## Task to complete
Among the entries that follow, find every line with the word "padlock" and list it.

## Recorded information
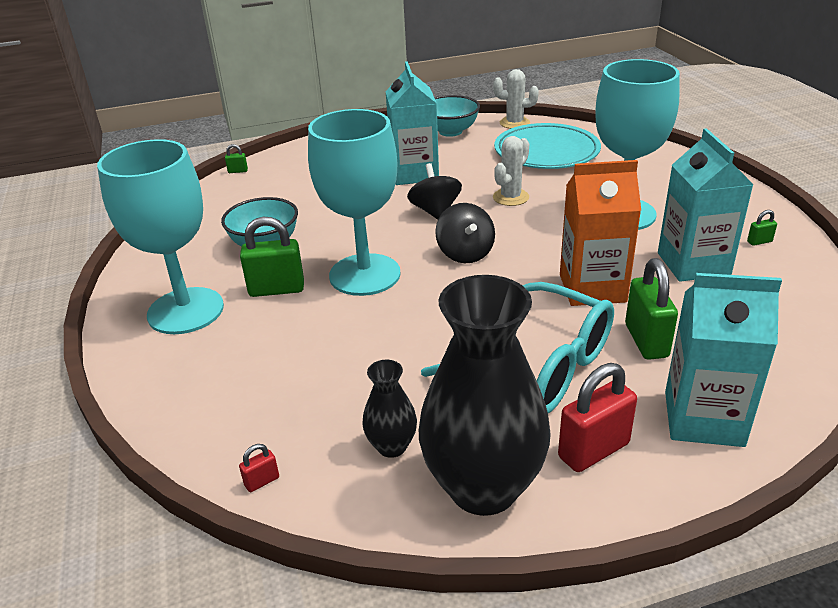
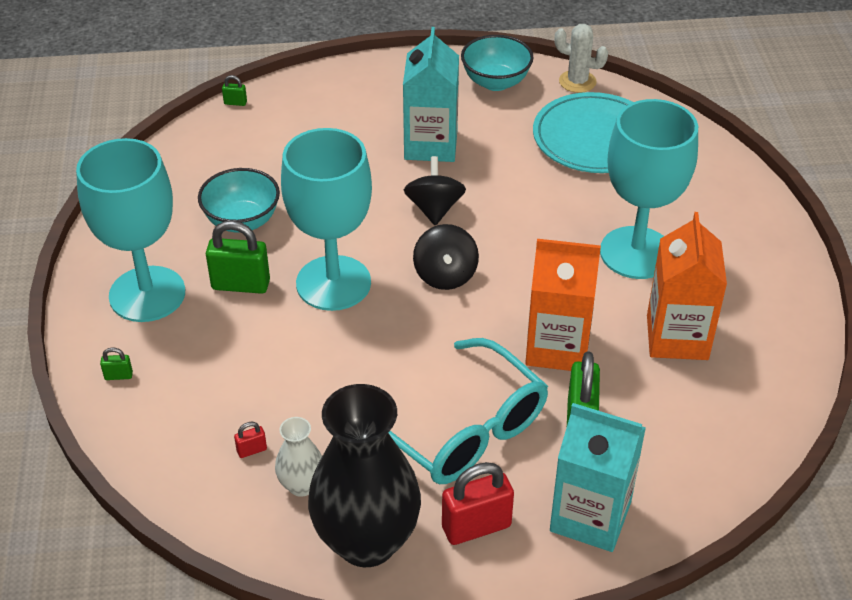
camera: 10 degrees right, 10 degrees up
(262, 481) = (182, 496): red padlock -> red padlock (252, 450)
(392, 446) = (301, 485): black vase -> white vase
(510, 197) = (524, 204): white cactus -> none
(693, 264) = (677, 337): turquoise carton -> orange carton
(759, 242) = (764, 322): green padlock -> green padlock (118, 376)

## Expected answer
(262, 481) = (182, 496): red padlock -> red padlock (252, 450)
(759, 242) = (764, 322): green padlock -> green padlock (118, 376)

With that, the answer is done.